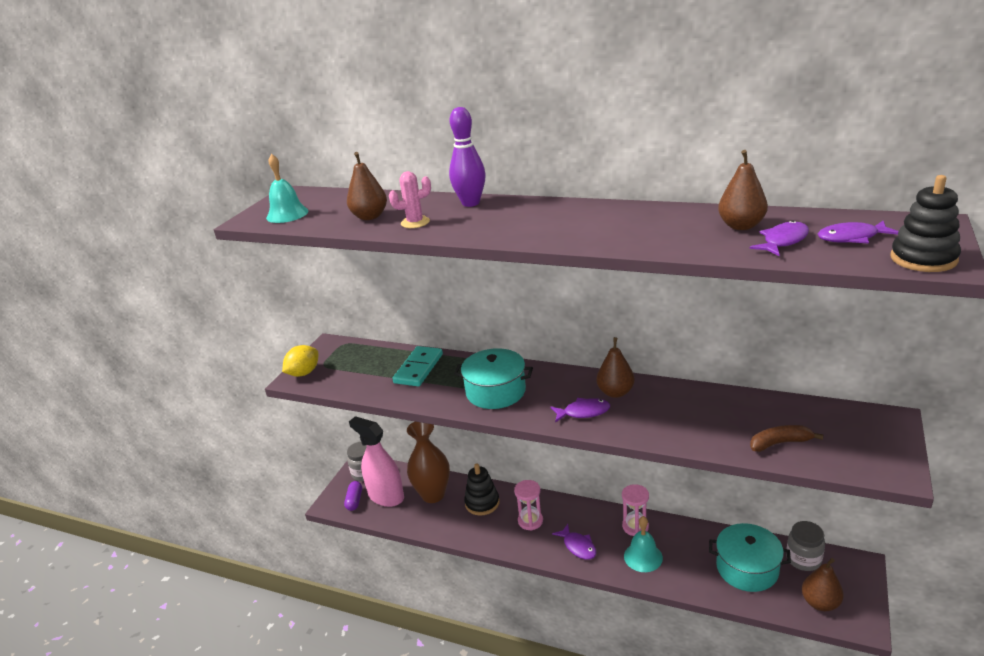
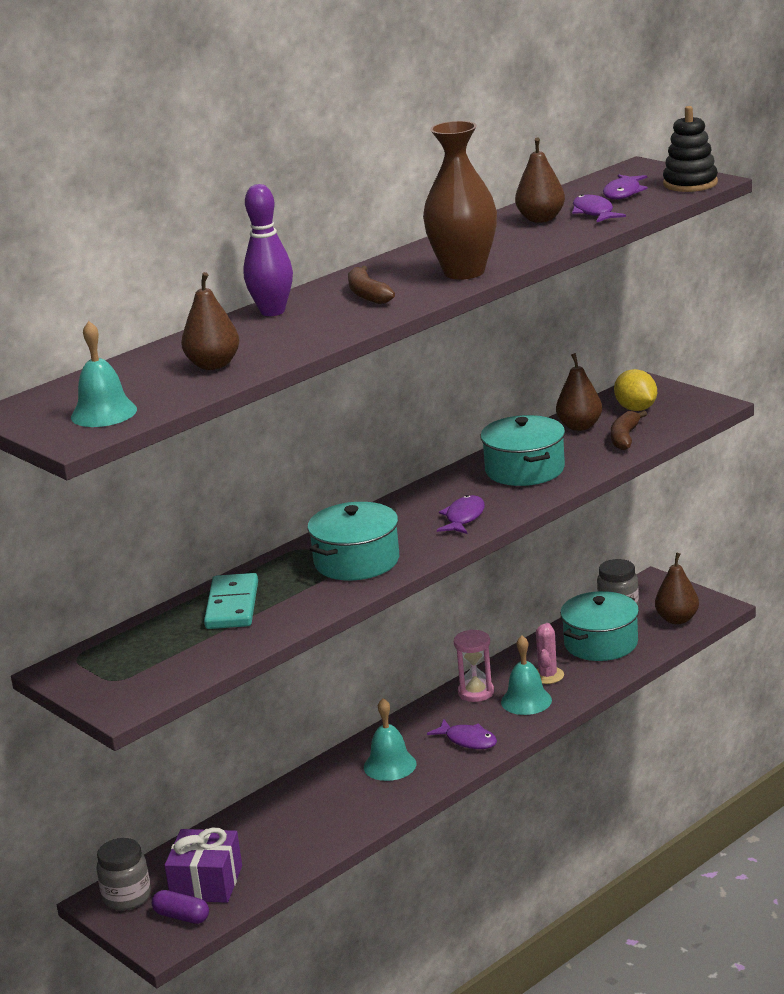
camera: 65 degrees left, 5 degrees down
(304, 373) = (116, 698): yellow lemon -> yellow lemon (636, 409)
(386, 496) = (206, 883): pink spray bottle -> purple gift
(415, 222) = (281, 343): pink cactus -> pink cactus (548, 676)
(418, 368) = (232, 605): turquoise domino -> turquoise domino turned 45 degrees clockwise
(433, 494) = (251, 837): brown vase -> brown vase (464, 272)
(482, 503) = (315, 797): black stacking toy -> none
(520, 219) = (367, 295): none -> brown banana
(530, 521) = (390, 765): pink hourglass -> turquoise bell
(578, 546) = (468, 740): purple fish -> purple fish turned 45 degrees clockwise
(615, 392) = (449, 493): brown pear -> brown pear (580, 426)
(679, 412) = (524, 469): none -> turquoise pot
■ ■ ■ ■
▶ The task:
Each line from the one that contains "(415, 222) = (281, 343): pink" to the end of the data should be set down exactly, both ends included.

▶ Result:
(415, 222) = (281, 343): pink cactus -> pink cactus (548, 676)
(418, 368) = (232, 605): turquoise domino -> turquoise domino turned 45 degrees clockwise
(433, 494) = (251, 837): brown vase -> brown vase (464, 272)
(482, 503) = (315, 797): black stacking toy -> none
(520, 219) = (367, 295): none -> brown banana
(530, 521) = (390, 765): pink hourglass -> turquoise bell
(578, 546) = (468, 740): purple fish -> purple fish turned 45 degrees clockwise
(615, 392) = (449, 493): brown pear -> brown pear (580, 426)
(679, 412) = (524, 469): none -> turquoise pot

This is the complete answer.